--- WHAT THE TASK REQUIRES ---
After locating the line with "camera: 30 degrees left, 5 degrees down" in the data that follows, return it and every later line exactly, up to and including the line with "(552, 323) = (735, 306): purple".

--- EXTRACTED ENTRIES ---
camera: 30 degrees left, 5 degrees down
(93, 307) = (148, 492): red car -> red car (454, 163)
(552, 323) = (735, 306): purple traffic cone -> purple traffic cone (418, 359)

* * *

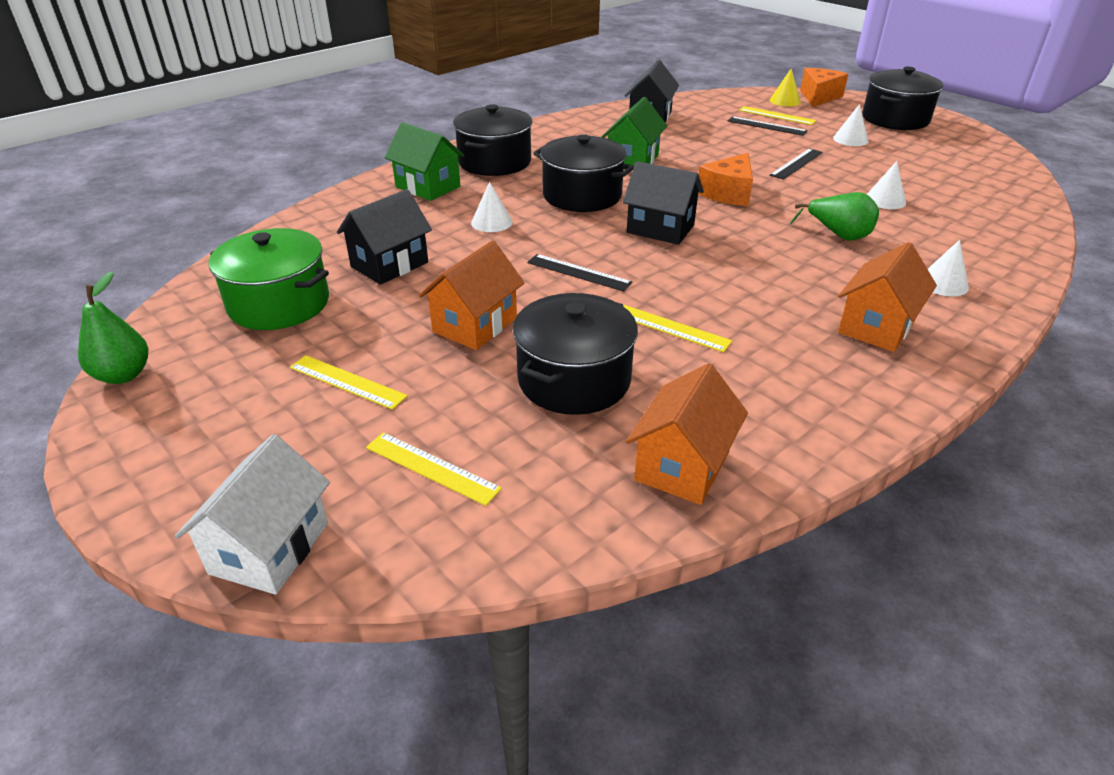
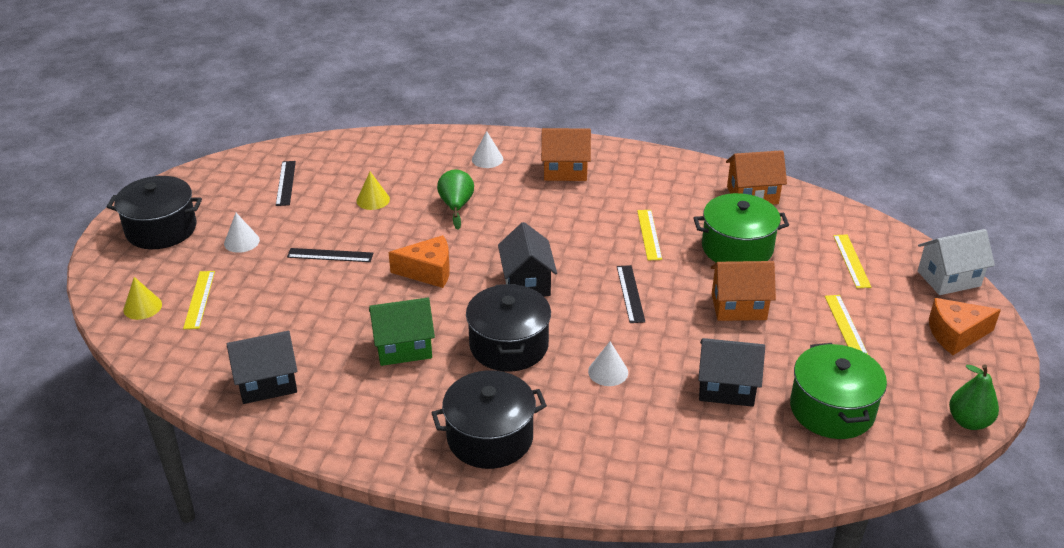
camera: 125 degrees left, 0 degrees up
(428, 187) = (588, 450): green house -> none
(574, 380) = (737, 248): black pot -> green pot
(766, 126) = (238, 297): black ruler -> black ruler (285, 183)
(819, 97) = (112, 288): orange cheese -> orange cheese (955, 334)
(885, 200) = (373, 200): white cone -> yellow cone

...

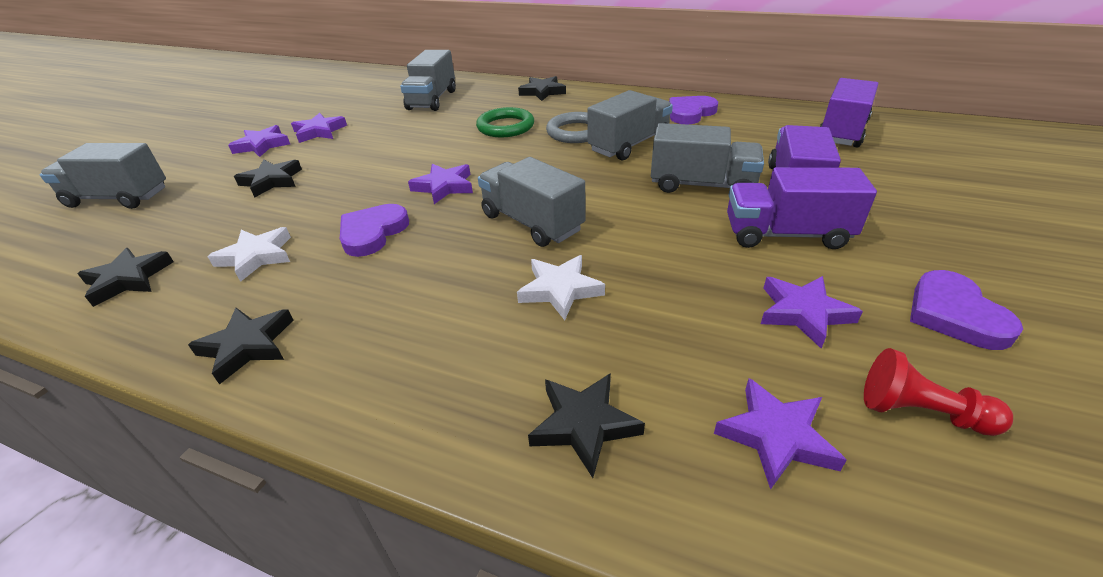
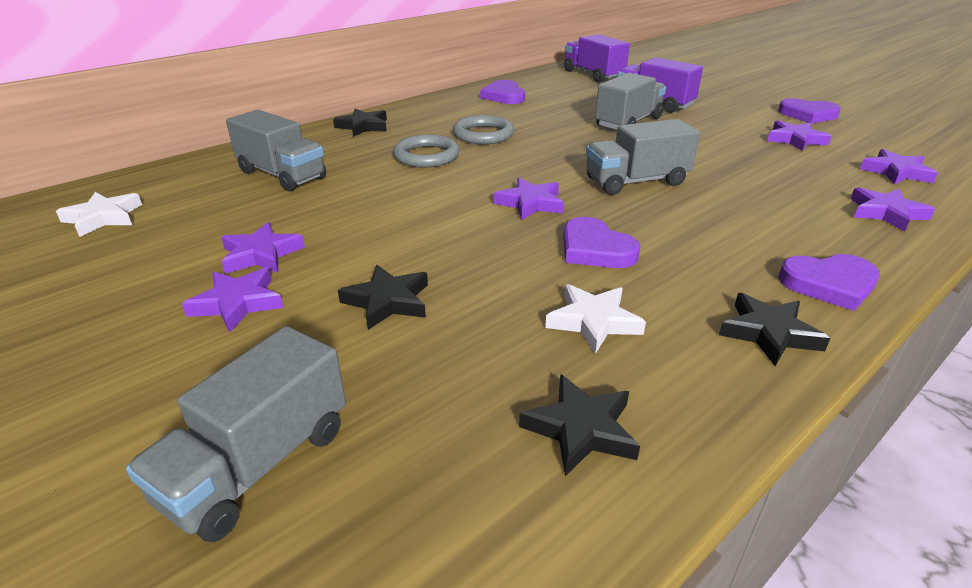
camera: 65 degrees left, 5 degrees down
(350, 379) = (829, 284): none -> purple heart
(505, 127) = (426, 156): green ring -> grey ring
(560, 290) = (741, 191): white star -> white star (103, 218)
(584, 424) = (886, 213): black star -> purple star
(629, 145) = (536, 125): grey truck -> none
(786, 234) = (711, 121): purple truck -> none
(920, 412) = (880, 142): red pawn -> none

--- SOLUTION TO THIS PROBLEM ---
camera: 30 degrees left, 5 degrees down
(93, 307) = (148, 492): red car -> red car (454, 163)
(552, 323) = (735, 306): purple traffic cone -> purple traffic cone (418, 359)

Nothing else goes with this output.